## Aim of the task
Leaving out the pictures, print exactly the lines from the one holding "spun: kaczka (szary)" to the last line of the entries below, both included, and nothing more.

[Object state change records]
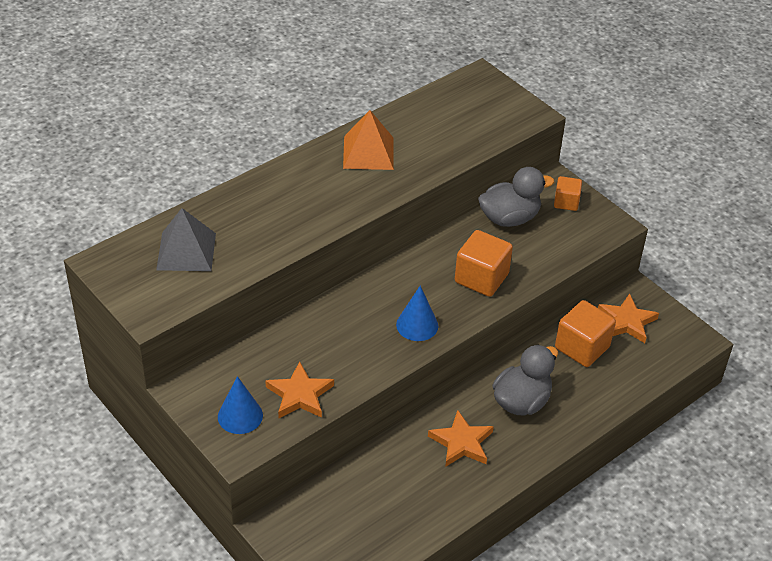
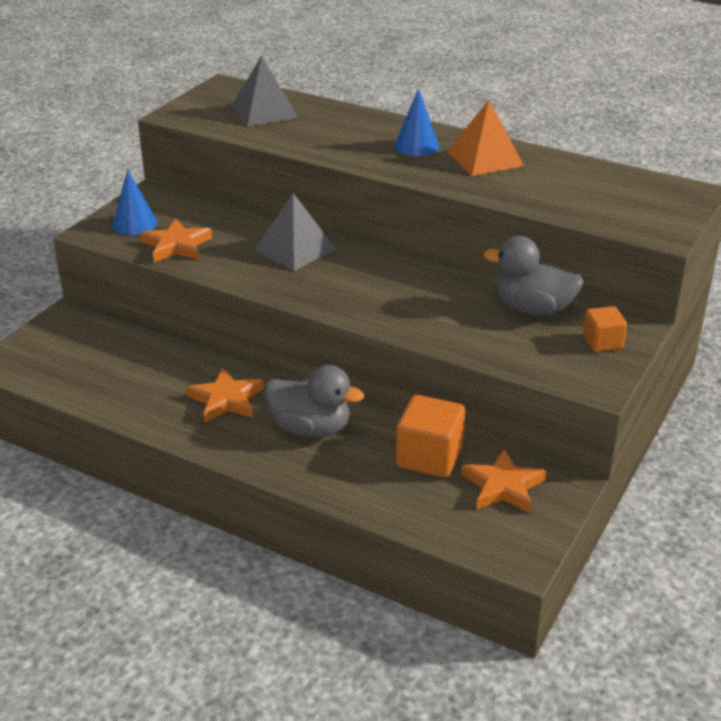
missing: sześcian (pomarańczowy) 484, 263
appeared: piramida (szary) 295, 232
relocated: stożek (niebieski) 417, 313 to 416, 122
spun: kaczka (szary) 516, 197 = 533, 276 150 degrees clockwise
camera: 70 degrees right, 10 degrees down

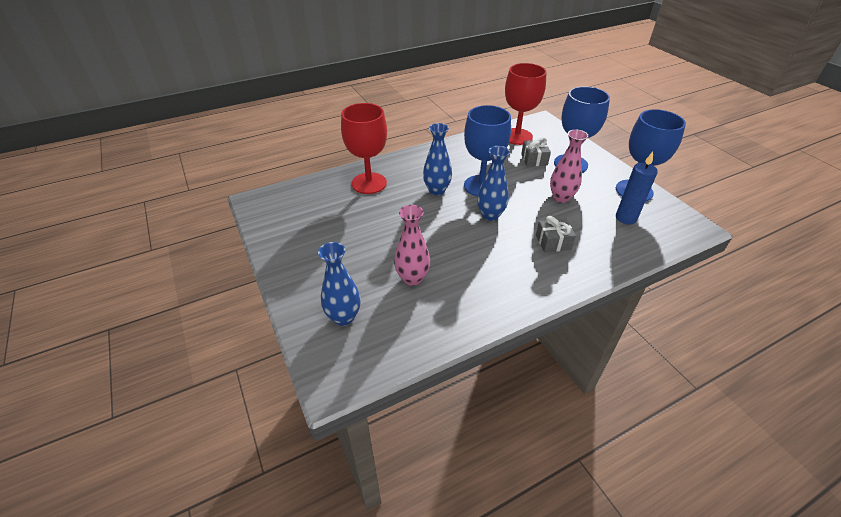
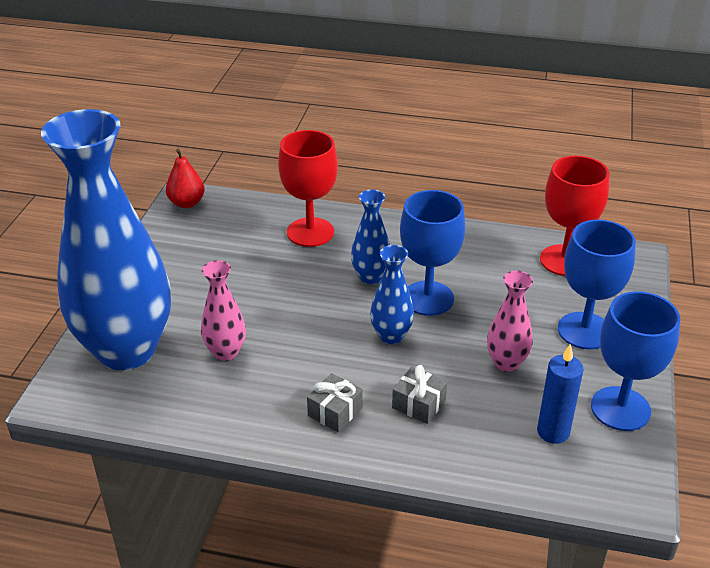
appeared: gruszka (czerwony) 185, 178
relocated: prezent (szary) 536, 151 to 335, 402
size: wazon (niebieski) 339, 284 = 106, 239 x2.39
camera: 40 degrees right, 5 degrees down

## Result of the exercise
spun: kaczka (szary) 516, 197 = 533, 276 150 degrees clockwise
camera: 70 degrees right, 10 degrees down

appeared: gruszka (czerwony) 185, 178
relocated: prezent (szary) 536, 151 to 335, 402
size: wazon (niebieski) 339, 284 = 106, 239 x2.39
camera: 40 degrees right, 5 degrees down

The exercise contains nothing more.